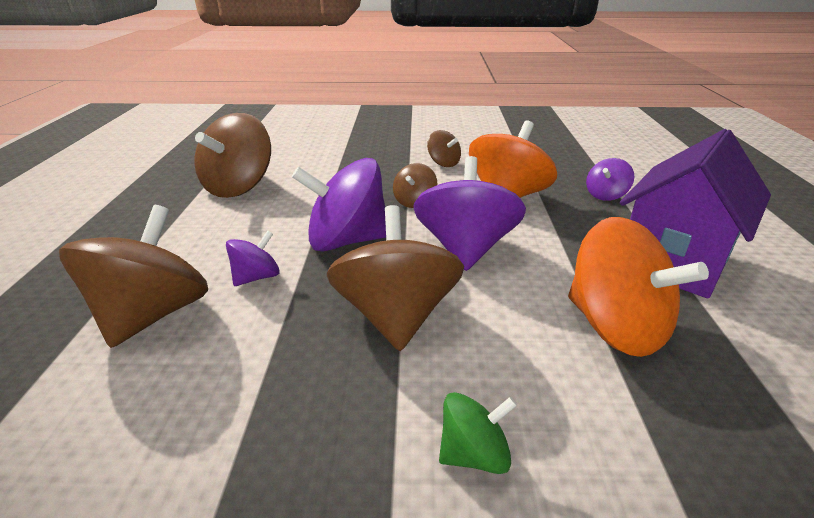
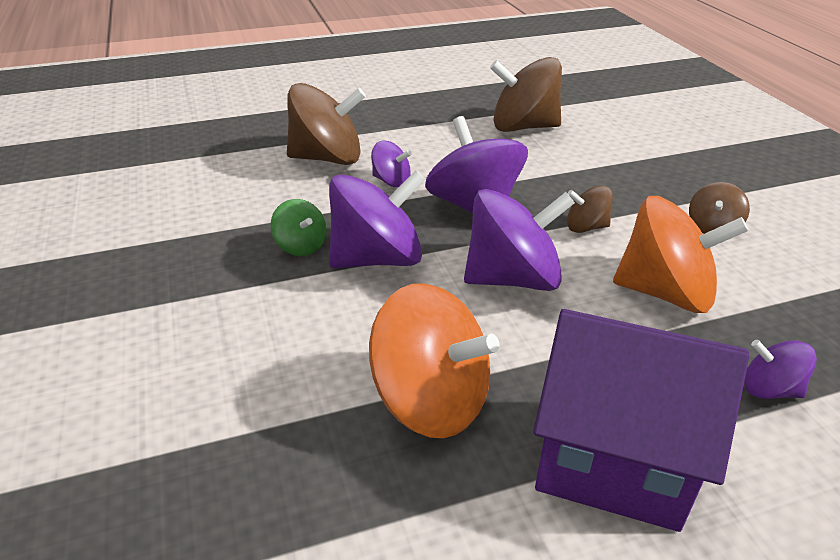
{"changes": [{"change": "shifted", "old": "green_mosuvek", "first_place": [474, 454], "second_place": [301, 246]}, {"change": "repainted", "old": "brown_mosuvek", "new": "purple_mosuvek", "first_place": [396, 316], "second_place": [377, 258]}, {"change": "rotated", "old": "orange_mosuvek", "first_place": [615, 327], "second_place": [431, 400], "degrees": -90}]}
################
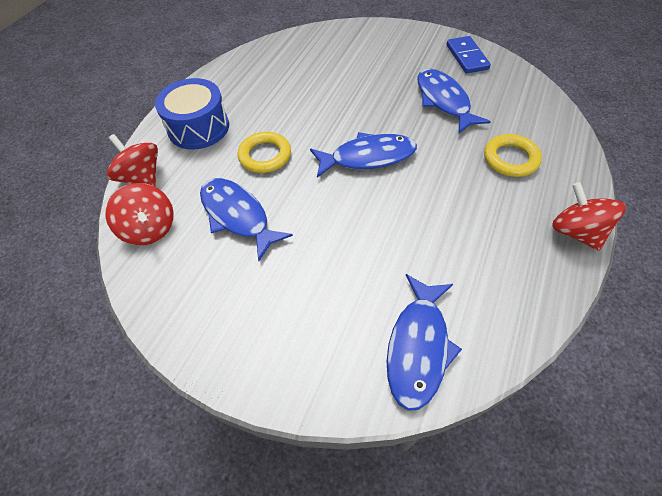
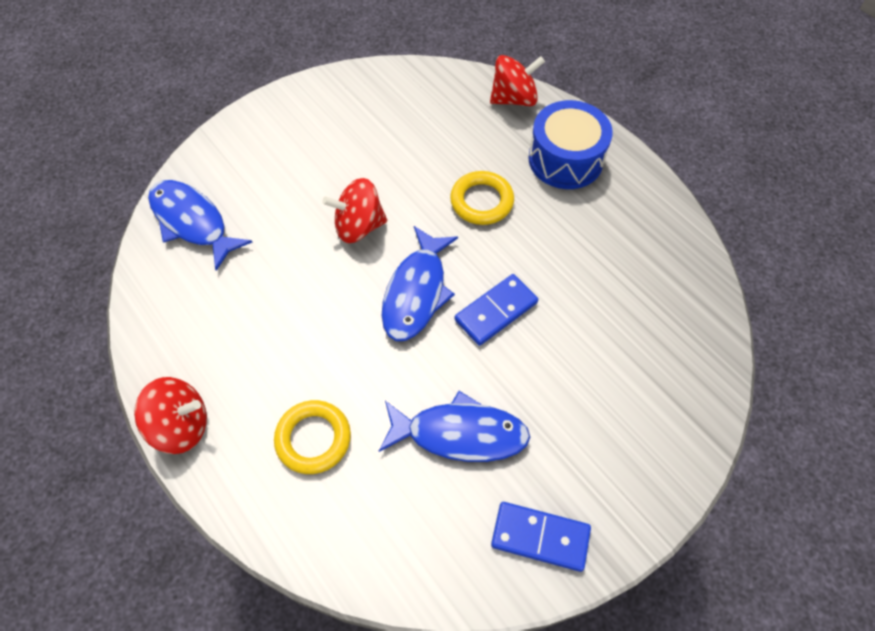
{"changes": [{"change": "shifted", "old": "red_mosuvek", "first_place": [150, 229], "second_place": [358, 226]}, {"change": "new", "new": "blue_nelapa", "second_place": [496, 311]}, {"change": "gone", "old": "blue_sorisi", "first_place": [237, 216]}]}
################
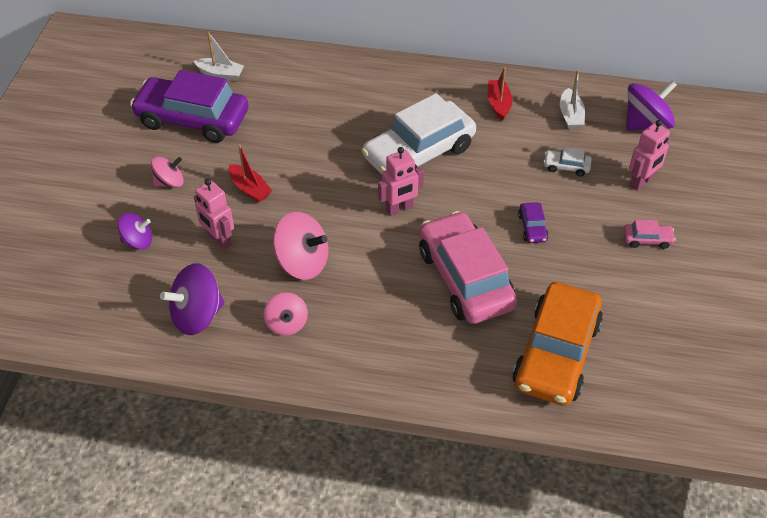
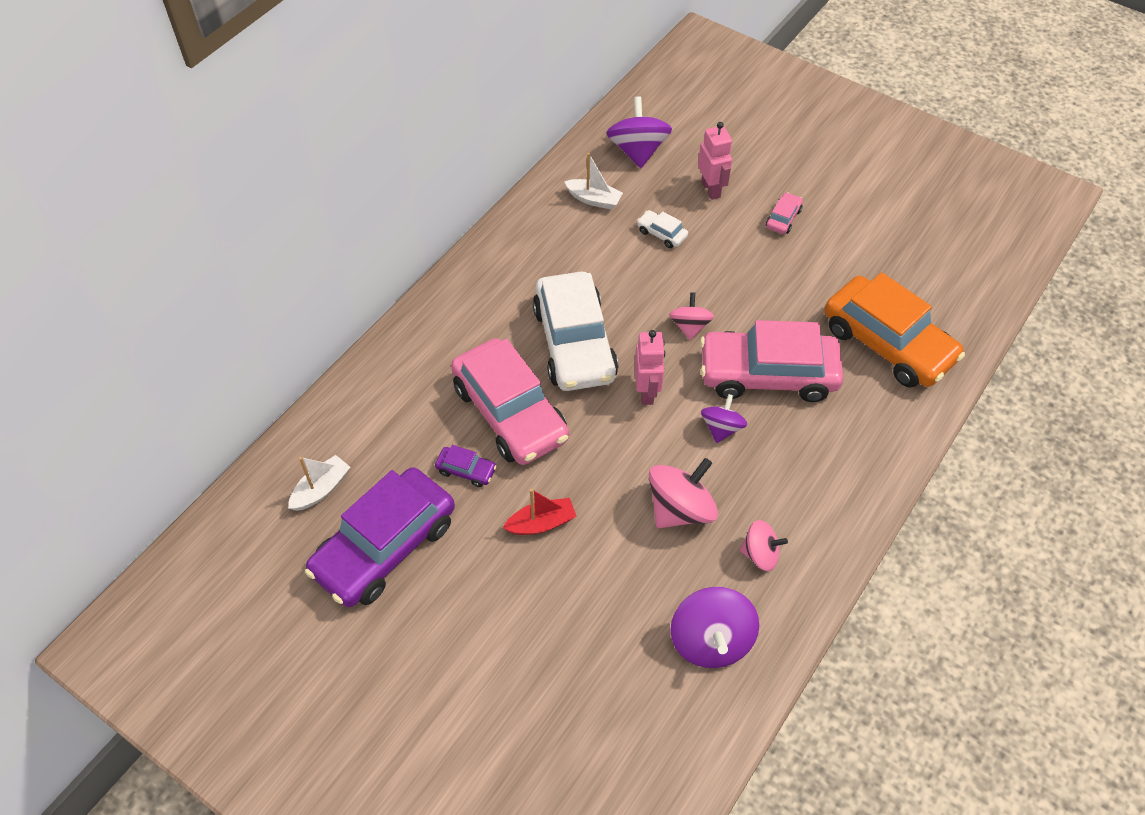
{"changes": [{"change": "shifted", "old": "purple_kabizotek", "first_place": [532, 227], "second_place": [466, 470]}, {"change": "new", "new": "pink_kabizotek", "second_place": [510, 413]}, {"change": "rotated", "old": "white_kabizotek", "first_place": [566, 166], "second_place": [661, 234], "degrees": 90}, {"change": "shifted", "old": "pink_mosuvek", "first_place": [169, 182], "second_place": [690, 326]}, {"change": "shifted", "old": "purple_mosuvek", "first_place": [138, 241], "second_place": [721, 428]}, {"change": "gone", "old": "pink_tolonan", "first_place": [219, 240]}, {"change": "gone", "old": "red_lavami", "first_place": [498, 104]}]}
################
● **Task item**
When the string "gone" occurs in a line of the material, that line belongs in the answer.

● **Expected answer**
{"changes": [{"change": "shifted", "old": "red_mosuvek", "first_place": [150, 229], "second_place": [358, 226]}, {"change": "new", "new": "blue_nelapa", "second_place": [496, 311]}, {"change": "gone", "old": "blue_sorisi", "first_place": [237, 216]}]}
{"changes": [{"change": "shifted", "old": "purple_kabizotek", "first_place": [532, 227], "second_place": [466, 470]}, {"change": "new", "new": "pink_kabizotek", "second_place": [510, 413]}, {"change": "rotated", "old": "white_kabizotek", "first_place": [566, 166], "second_place": [661, 234], "degrees": 90}, {"change": "shifted", "old": "pink_mosuvek", "first_place": [169, 182], "second_place": [690, 326]}, {"change": "shifted", "old": "purple_mosuvek", "first_place": [138, 241], "second_place": [721, 428]}, {"change": "gone", "old": "pink_tolonan", "first_place": [219, 240]}, {"change": "gone", "old": "red_lavami", "first_place": [498, 104]}]}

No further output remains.